● SUPPLIED RECORDS

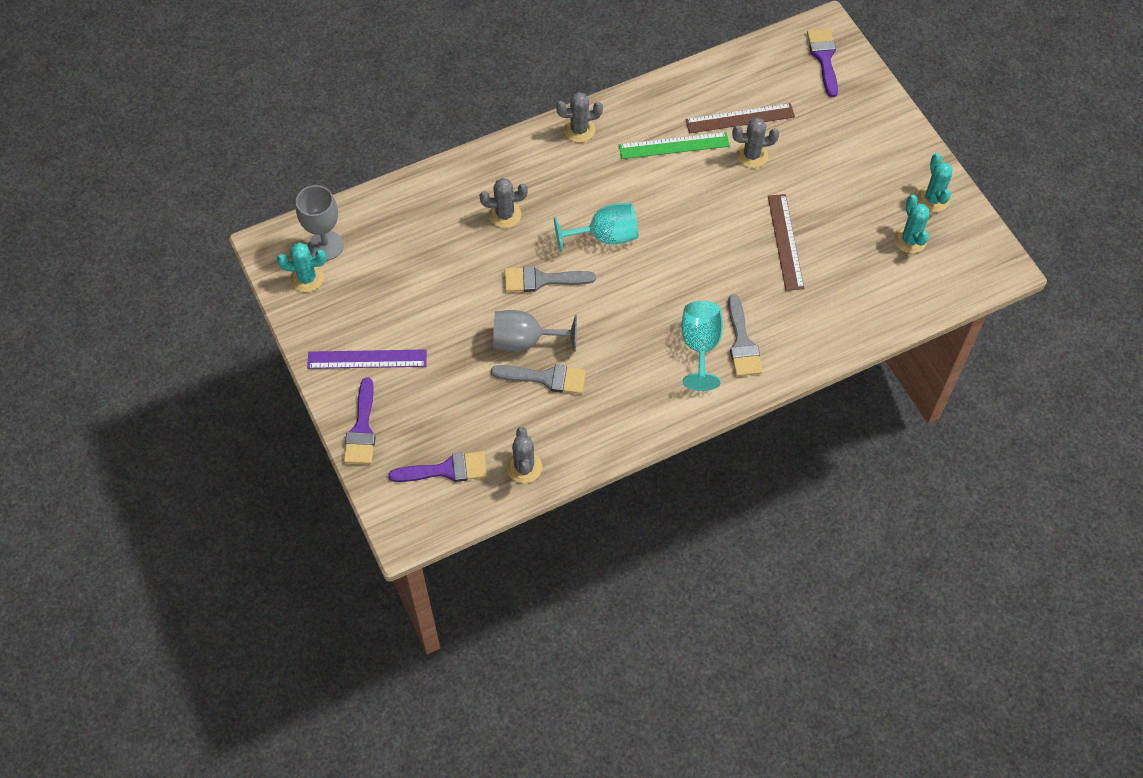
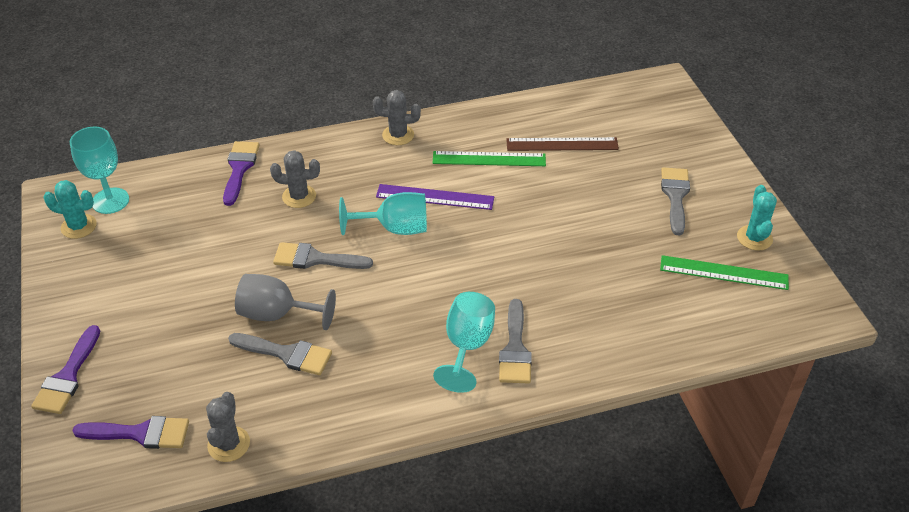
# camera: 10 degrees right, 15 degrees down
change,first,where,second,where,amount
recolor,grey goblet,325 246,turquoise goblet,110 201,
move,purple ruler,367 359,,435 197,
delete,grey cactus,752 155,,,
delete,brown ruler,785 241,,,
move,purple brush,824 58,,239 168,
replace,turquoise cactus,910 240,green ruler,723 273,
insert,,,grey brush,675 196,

● EXERCISE
The lines from the one containing "change,first,where,second,where,amount" through the last line of the material above are to be copied exactly, both ends included.

● ANSWER BOX
change,first,where,second,where,amount
recolor,grey goblet,325 246,turquoise goblet,110 201,
move,purple ruler,367 359,,435 197,
delete,grey cactus,752 155,,,
delete,brown ruler,785 241,,,
move,purple brush,824 58,,239 168,
replace,turquoise cactus,910 240,green ruler,723 273,
insert,,,grey brush,675 196,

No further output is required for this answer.